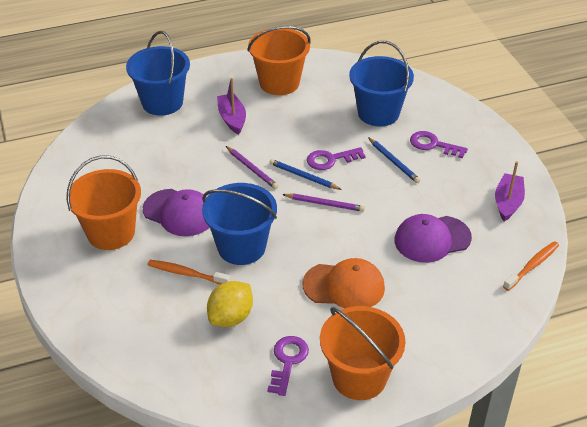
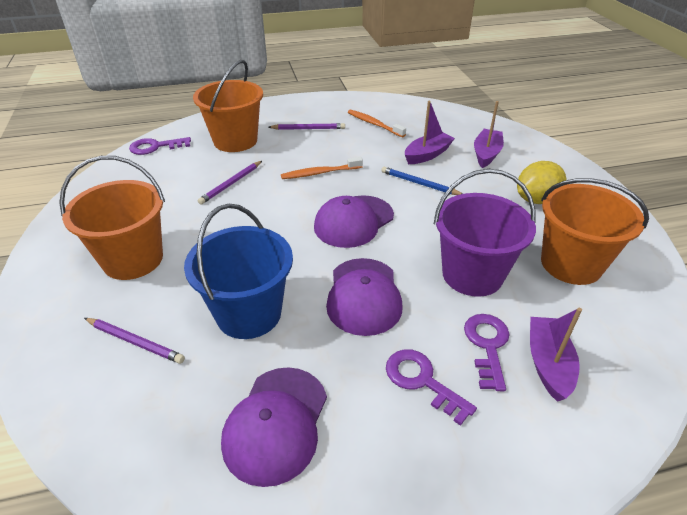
blue bucket: 3 -> 1
blue pencil: 2 -> 1
orange cap: 1 -> 0
purple boat: 2 -> 3
purple bucket: 0 -> 1
purple cap: 2 -> 3
purple pencil: 2 -> 3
━━━━━━
Exercise instructions: The entire listing above is to be copied exactly, with all pictures omitted.

Exercise solution:
blue bucket: 3 -> 1
blue pencil: 2 -> 1
orange cap: 1 -> 0
purple boat: 2 -> 3
purple bucket: 0 -> 1
purple cap: 2 -> 3
purple pencil: 2 -> 3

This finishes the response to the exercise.